WHAT YOU ARE ASKED TO DO: In the listing beneath this line, copy exactly the lines starting with the one containing "yellow cylinder: 8 -> 9" and going on through the one containing "yellow pot: 5 -> 6".

WORKING DATA:

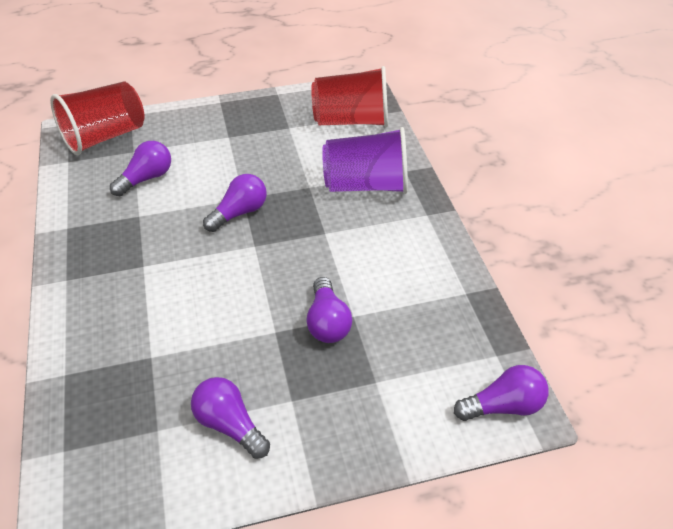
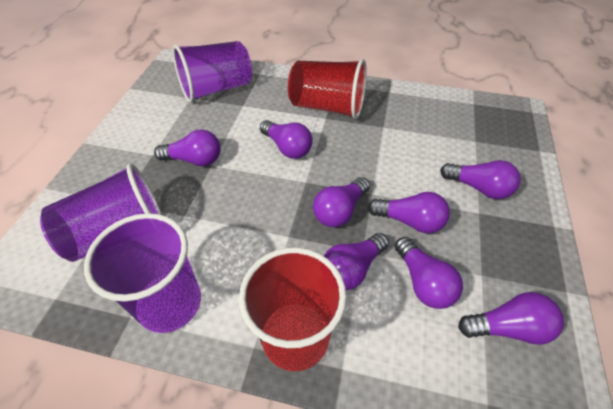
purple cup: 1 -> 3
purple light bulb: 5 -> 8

==

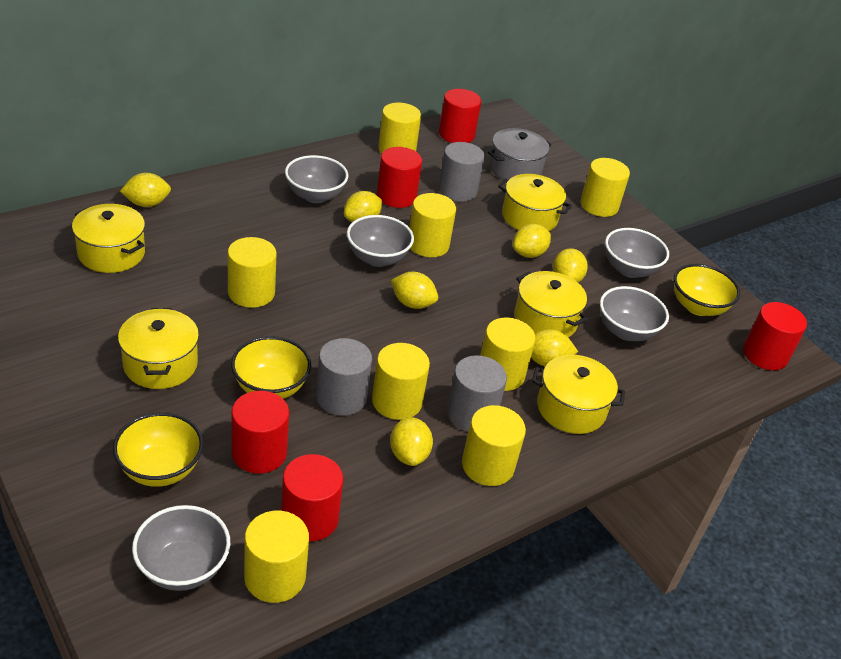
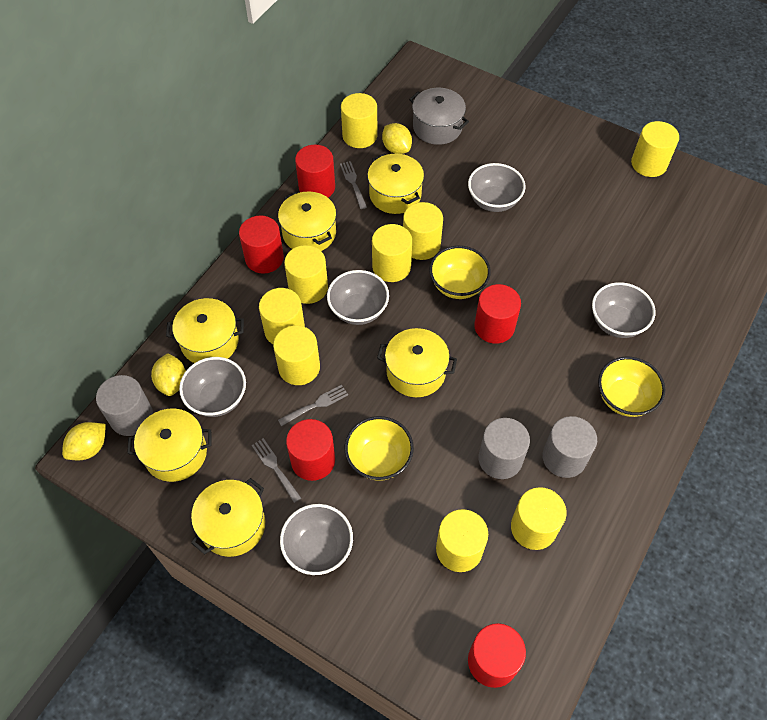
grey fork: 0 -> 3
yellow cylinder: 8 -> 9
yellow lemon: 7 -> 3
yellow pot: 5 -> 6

WRITTEN REPLY:
yellow cylinder: 8 -> 9
yellow lemon: 7 -> 3
yellow pot: 5 -> 6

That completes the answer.